PROBLEM TO WORK ON:
Reproduce the data in full, exactly as given, leaving images out.

COLLECTED MATERIAL:
○ ○ ○

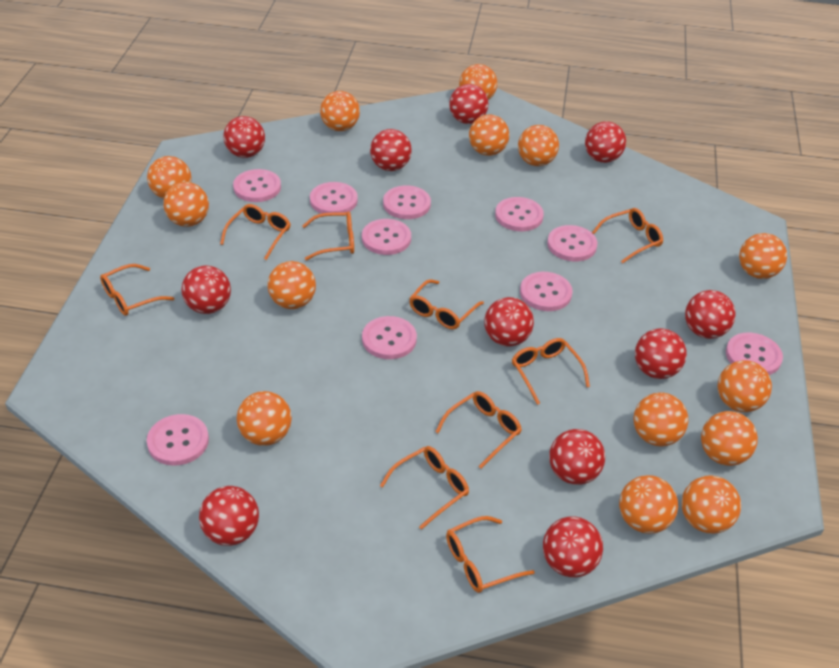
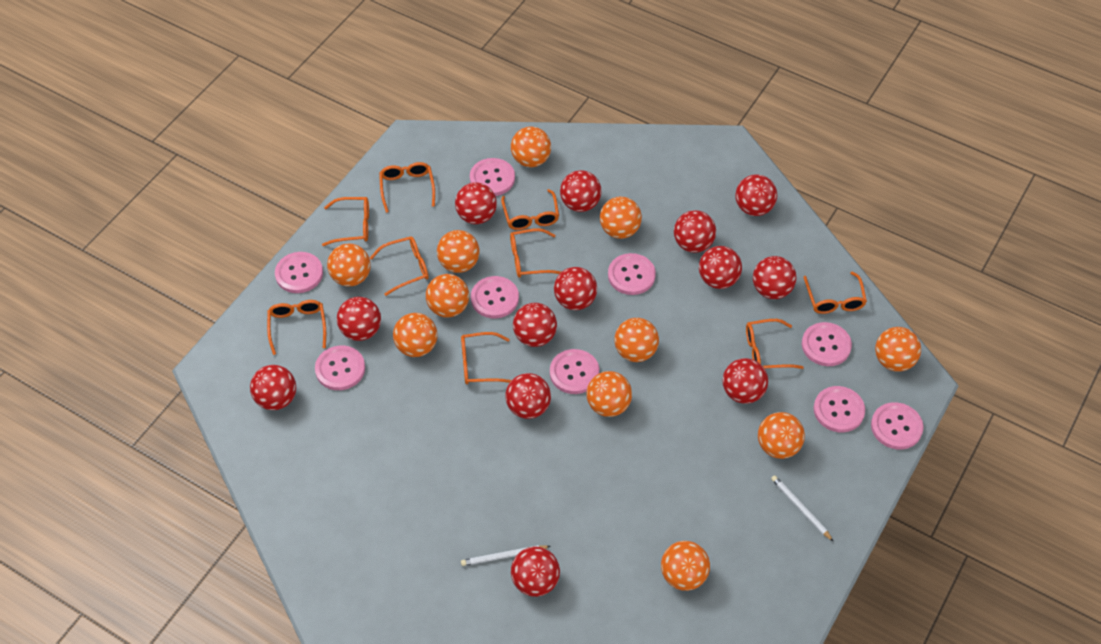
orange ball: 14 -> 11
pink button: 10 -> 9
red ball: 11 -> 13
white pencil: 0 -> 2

○ ○ ○

EXPECTED OUTPUT:
orange ball: 14 -> 11
pink button: 10 -> 9
red ball: 11 -> 13
white pencil: 0 -> 2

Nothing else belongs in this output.